PROBLEM DETAILS
Collect every line below that contains the string "kern". Case counts, so treat a differently capitalized form as no match.

DATA FOR THIS TASK
— BEGIN —

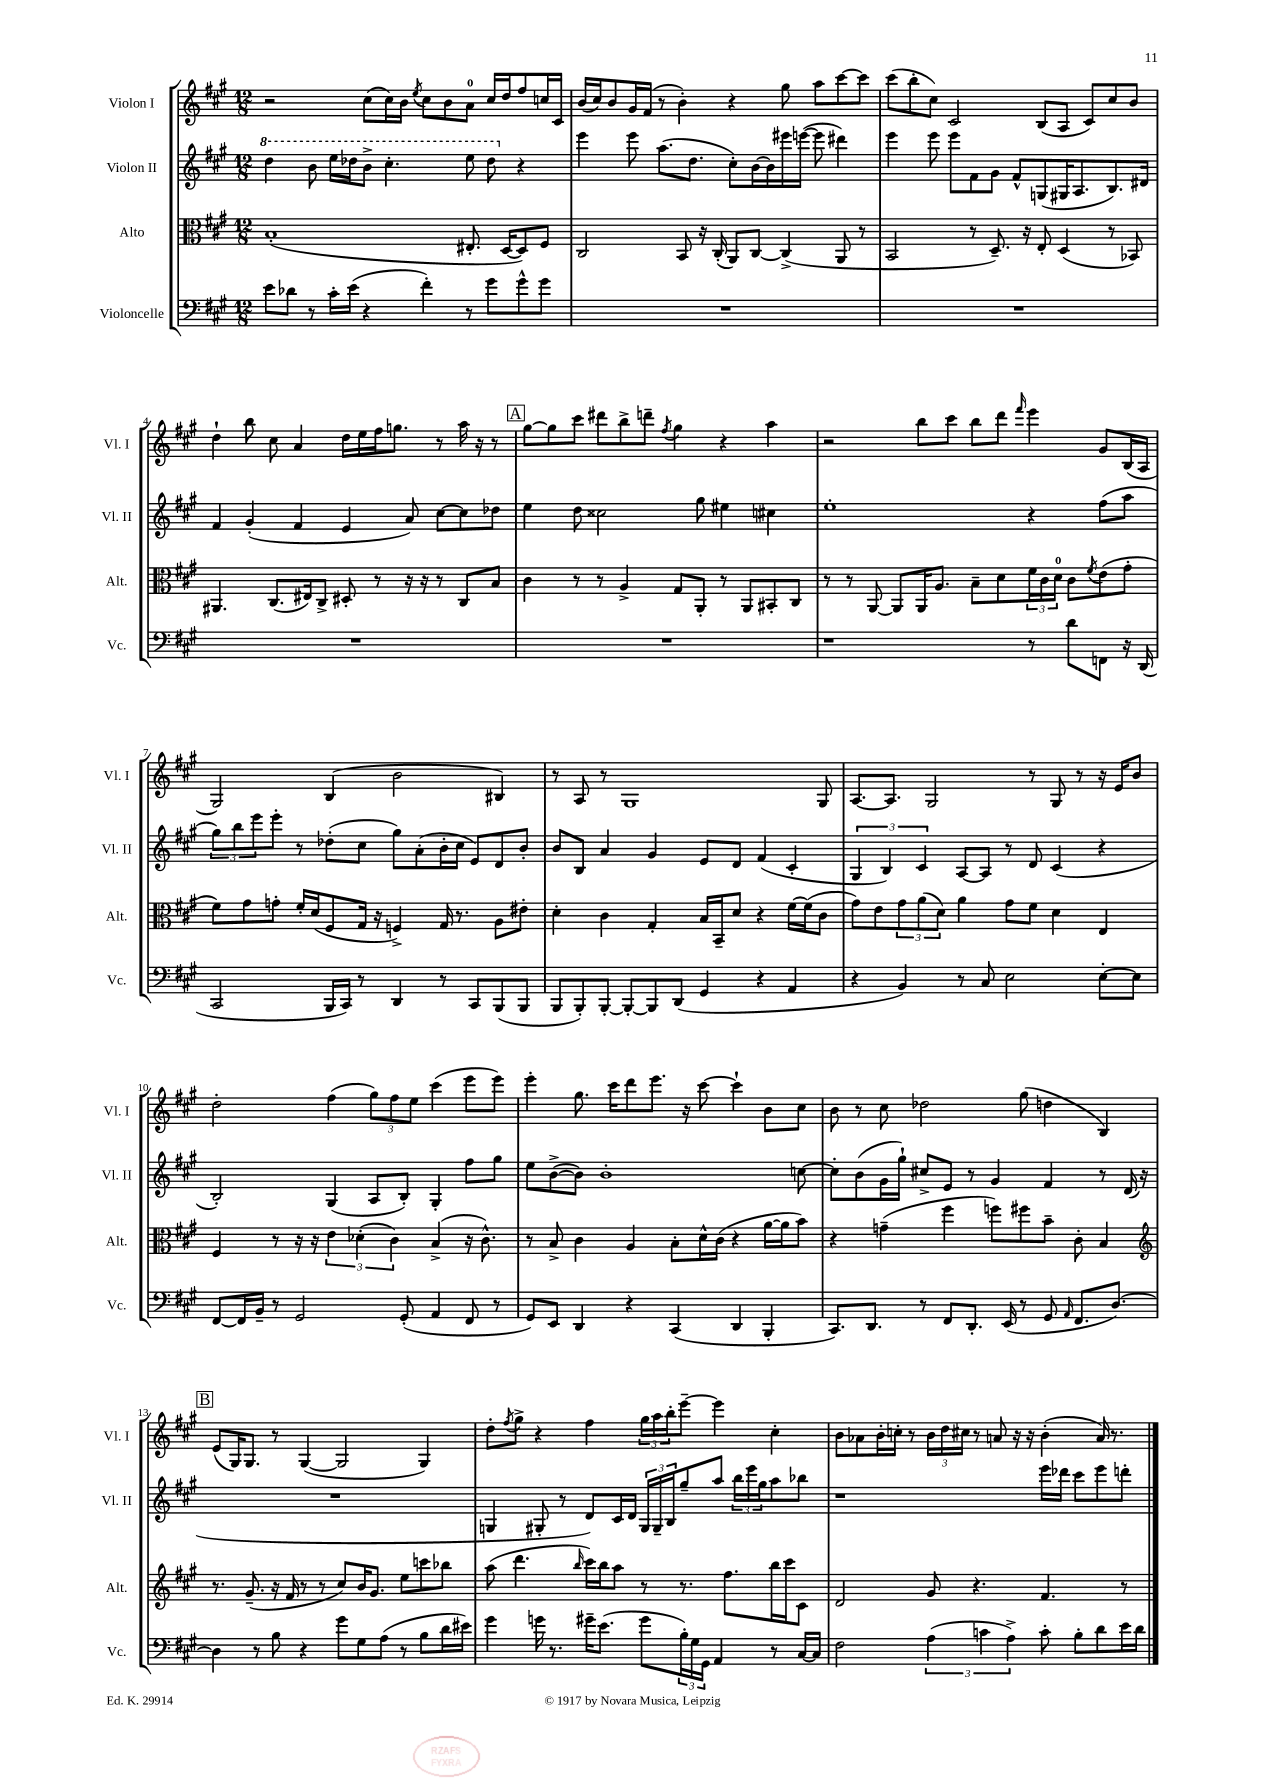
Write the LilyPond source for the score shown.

— END —
— BEGIN —

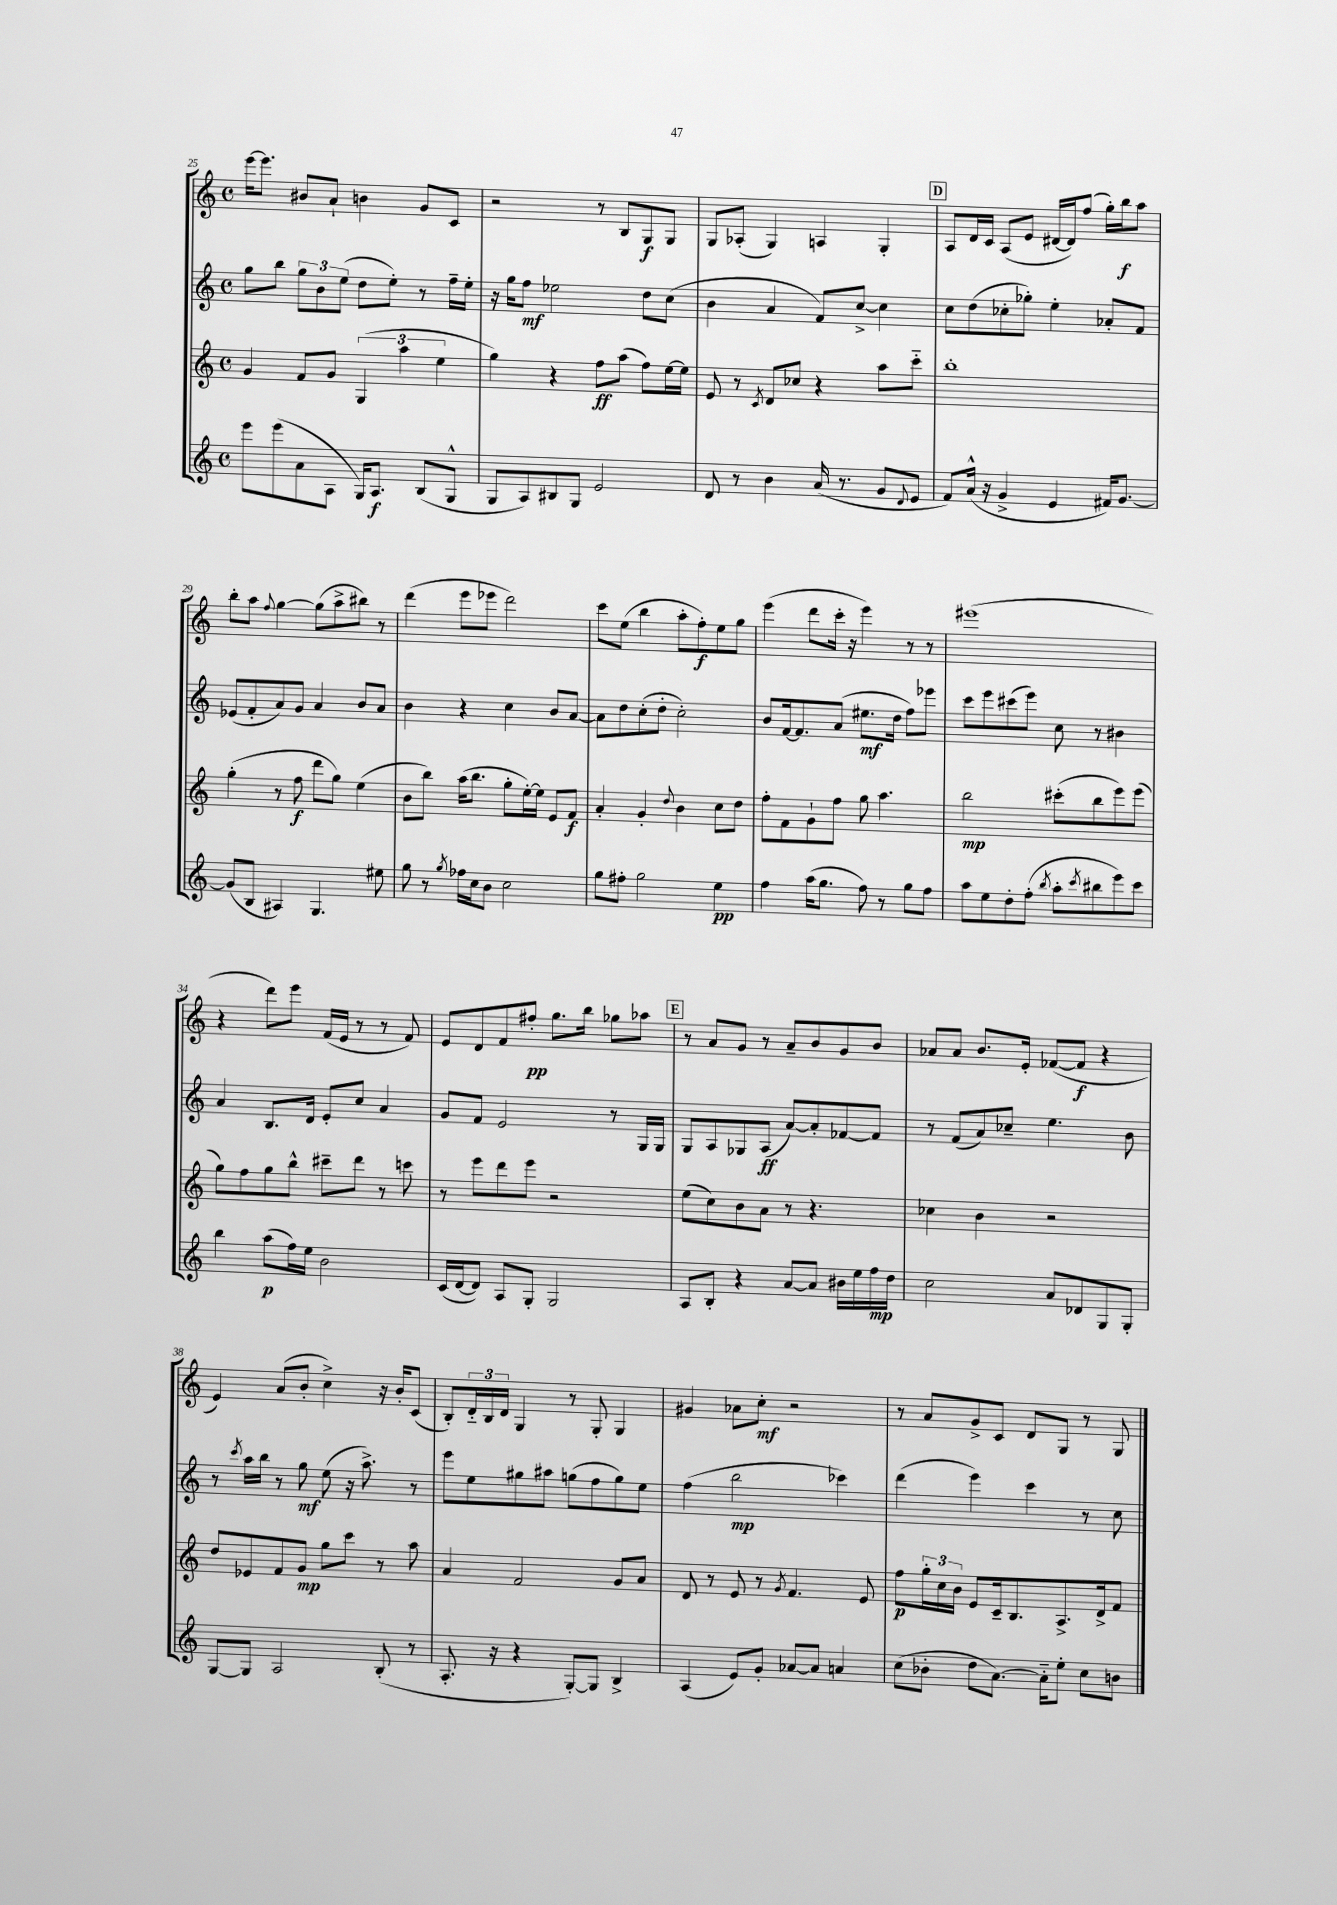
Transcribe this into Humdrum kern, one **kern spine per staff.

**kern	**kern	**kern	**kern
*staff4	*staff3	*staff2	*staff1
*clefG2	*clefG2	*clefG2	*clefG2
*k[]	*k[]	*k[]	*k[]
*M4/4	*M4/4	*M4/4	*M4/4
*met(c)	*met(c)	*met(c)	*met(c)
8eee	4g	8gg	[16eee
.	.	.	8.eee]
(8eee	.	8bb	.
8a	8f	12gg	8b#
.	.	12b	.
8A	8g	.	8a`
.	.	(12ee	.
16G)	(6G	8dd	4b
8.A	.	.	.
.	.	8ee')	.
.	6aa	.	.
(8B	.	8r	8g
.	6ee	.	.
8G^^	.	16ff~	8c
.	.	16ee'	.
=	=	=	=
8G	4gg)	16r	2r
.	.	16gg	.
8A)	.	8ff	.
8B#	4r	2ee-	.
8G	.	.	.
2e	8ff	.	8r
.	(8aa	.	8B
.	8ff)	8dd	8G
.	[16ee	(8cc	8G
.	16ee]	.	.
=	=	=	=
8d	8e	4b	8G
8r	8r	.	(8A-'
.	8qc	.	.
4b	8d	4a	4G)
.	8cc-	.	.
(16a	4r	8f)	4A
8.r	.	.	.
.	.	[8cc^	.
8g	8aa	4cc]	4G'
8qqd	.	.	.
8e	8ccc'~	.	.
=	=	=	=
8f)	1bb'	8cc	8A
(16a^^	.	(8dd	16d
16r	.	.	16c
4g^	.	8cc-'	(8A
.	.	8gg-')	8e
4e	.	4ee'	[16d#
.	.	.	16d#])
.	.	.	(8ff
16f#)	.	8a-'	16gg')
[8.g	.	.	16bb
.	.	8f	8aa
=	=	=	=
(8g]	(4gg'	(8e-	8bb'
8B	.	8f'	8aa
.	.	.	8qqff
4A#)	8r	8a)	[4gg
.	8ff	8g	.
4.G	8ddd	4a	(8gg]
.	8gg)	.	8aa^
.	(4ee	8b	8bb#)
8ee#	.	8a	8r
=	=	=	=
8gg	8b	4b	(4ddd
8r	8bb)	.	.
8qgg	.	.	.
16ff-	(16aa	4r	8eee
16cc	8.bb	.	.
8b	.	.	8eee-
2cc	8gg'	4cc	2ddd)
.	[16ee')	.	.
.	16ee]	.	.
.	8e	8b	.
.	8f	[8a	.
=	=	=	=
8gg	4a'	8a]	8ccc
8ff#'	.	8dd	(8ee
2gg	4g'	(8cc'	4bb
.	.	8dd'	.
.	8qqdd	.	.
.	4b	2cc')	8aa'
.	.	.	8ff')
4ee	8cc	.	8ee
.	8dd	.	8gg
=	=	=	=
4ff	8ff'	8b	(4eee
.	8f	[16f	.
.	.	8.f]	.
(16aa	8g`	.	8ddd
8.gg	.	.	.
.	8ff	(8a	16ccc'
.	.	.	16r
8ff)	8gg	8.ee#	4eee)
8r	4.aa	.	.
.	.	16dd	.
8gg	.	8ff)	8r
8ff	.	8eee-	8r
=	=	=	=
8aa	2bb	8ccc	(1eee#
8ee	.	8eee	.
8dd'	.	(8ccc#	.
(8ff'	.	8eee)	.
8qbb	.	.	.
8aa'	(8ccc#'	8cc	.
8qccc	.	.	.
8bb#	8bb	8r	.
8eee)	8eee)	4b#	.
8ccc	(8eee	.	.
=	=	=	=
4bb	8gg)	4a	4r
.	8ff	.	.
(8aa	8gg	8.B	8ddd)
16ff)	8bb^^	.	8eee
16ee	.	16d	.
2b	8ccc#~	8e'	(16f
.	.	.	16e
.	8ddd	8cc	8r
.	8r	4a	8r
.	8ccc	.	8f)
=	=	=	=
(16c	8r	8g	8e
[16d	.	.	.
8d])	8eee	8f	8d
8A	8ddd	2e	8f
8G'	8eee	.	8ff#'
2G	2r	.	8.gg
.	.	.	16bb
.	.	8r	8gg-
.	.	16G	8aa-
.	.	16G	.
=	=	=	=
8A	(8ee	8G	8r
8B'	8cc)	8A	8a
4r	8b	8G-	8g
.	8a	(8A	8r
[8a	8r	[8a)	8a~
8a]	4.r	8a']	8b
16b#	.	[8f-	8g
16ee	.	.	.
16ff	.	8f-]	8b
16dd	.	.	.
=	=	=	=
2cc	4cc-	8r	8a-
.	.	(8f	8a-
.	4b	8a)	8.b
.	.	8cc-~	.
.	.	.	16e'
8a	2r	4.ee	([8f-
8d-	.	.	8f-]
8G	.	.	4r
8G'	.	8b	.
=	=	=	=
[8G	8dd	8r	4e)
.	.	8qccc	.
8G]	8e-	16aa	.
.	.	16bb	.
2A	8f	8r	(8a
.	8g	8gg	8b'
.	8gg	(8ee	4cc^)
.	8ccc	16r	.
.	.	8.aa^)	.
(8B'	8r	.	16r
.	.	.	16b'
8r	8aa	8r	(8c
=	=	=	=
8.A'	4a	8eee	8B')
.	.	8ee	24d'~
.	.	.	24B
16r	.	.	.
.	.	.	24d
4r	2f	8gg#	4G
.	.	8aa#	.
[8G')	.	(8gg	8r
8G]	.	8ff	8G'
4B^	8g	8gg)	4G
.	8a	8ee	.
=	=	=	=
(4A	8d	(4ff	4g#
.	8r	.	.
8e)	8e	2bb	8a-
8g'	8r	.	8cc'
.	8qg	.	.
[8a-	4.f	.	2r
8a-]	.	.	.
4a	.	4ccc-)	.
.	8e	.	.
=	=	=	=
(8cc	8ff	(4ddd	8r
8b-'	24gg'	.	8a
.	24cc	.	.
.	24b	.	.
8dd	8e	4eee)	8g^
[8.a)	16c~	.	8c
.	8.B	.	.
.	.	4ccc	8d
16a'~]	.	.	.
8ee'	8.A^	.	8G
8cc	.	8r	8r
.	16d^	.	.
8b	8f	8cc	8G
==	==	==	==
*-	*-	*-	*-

— END —

SOLVED PROBLEM
Transcribe this into Humdrum kern, one **kern spine per staff.
**kern	**kern	**kern	**kern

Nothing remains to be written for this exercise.